§ **PROBLEM DESCRIPTION**
Please lay out every line of the rows below as a JSON list of strings, with one string per line and blank lines left out.

Records from a data collection
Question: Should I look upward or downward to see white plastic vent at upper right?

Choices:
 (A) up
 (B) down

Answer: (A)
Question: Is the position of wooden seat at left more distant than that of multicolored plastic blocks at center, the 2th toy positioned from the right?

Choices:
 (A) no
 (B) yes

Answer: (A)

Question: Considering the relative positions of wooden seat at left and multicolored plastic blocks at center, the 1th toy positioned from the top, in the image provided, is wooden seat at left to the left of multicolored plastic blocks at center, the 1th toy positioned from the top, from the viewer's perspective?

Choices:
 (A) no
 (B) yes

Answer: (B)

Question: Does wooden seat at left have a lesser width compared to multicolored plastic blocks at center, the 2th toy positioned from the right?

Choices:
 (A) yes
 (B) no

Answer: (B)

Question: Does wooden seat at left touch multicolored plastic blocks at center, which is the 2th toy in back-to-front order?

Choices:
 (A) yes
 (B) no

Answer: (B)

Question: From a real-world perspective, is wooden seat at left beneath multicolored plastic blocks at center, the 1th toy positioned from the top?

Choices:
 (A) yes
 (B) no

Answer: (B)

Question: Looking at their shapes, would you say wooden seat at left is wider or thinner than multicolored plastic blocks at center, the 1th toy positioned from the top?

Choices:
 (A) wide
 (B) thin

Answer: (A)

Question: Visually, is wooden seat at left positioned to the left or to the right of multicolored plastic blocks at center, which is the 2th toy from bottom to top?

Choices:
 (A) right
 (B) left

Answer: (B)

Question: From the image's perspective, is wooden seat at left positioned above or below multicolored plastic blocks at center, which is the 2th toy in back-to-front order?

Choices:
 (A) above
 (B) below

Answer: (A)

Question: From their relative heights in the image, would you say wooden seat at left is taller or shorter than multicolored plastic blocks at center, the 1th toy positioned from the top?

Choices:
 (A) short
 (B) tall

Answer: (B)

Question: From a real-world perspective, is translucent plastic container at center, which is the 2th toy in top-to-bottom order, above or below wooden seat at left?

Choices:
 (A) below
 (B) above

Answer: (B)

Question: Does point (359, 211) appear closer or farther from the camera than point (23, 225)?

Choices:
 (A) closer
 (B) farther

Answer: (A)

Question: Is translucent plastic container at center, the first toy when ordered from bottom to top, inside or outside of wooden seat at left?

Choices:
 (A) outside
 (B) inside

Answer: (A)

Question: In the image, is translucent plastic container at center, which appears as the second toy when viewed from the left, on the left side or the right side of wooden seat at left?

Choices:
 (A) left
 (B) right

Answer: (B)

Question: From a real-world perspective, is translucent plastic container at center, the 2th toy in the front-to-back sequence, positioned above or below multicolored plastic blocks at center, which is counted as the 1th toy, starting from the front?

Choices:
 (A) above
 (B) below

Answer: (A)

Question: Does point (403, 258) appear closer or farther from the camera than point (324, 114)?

§ **TASK RESULT**
[
  "Question: Should I look upward or downward to see white plastic vent at upper right?",
  "Choices:",
  " (A) up",
  " (B) down",
  "Answer: (A)",
  "Question: Is the position of wooden seat at left more distant than that of multicolored plastic blocks at center, the 2th toy positioned from the right?",
  "Choices:",
  " (A) no",
  " (B) yes",
  "Answer: (A)",
  "Question: Considering the relative positions of wooden seat at left and multicolored plastic blocks at center, the 1th toy positioned from the top, in the image provided, is wooden seat at left to the left of multicolored plastic blocks at center, the 1th toy positioned from the top, from the viewer's perspective?",
  "Choices:",
  " (A) no",
  " (B) yes",
  "Answer: (B)",
  "Question: Does wooden seat at left have a lesser width compared to multicolored plastic blocks at center, the 2th toy positioned from the right?",
  "Choices:",
  " (A) yes",
  " (B) no",
  "Answer: (B)",
  "Question: Does wooden seat at left touch multicolored plastic blocks at center, which is the 2th toy in back-to-front order?",
  "Choices:",
  " (A) yes",
  " (B) no",
  "Answer: (B)",
  "Question: From a real-world perspective, is wooden seat at left beneath multicolored plastic blocks at center, the 1th toy positioned from the top?",
  "Choices:",
  " (A) yes",
  " (B) no",
  "Answer: (B)",
  "Question: Looking at their shapes, would you say wooden seat at left is wider or thinner than multicolored plastic blocks at center, the 1th toy positioned from the top?",
  "Choices:",
  " (A) wide",
  " (B) thin",
  "Answer: (A)",
  "Question: Visually, is wooden seat at left positioned to the left or to the right of multicolored plastic blocks at center, which is the 2th toy from bottom to top?",
  "Choices:",
  " (A) right",
  " (B) left",
  "Answer: (B)",
  "Question: From the image's perspective, is wooden seat at left positioned above or below multicolored plastic blocks at center, which is the 2th toy in back-to-front order?",
  "Choices:",
  " (A) above",
  " (B) below",
  "Answer: (A)",
  "Question: From their relative heights in the image, would you say wooden seat at left is taller or shorter than multicolored plastic blocks at center, the 1th toy positioned from the top?",
  "Choices:",
  " (A) short",
  " (B) tall",
  "Answer: (B)",
  "Question: From a real-world perspective, is translucent plastic container at center, which is the 2th toy in top-to-bottom order, above or below wooden seat at left?",
  "Choices:",
  " (A) below",
  " (B) above",
  "Answer: (B)",
  "Question: Does point (359, 211) appear closer or farther from the camera than point (23, 225)?",
  "Choices:",
  " (A) closer",
  " (B) farther",
  "Answer: (A)",
  "Question: Is translucent plastic container at center, the first toy when ordered from bottom to top, inside or outside of wooden seat at left?",
  "Choices:",
  " (A) outside",
  " (B) inside",
  "Answer: (A)",
  "Question: In the image, is translucent plastic container at center, which appears as the second toy when viewed from the left, on the left side or the right side of wooden seat at left?",
  "Choices:",
  " (A) left",
  " (B) right",
  "Answer: (B)",
  "Question: From a real-world perspective, is translucent plastic container at center, the 2th toy in the front-to-back sequence, positioned above or below multicolored plastic blocks at center, which is counted as the 1th toy, starting from the front?",
  "Choices:",
  " (A) above",
  " (B) below",
  "Answer: (A)",
  "Question: Does point (403, 258) appear closer or farther from the camera than point (324, 114)?"
]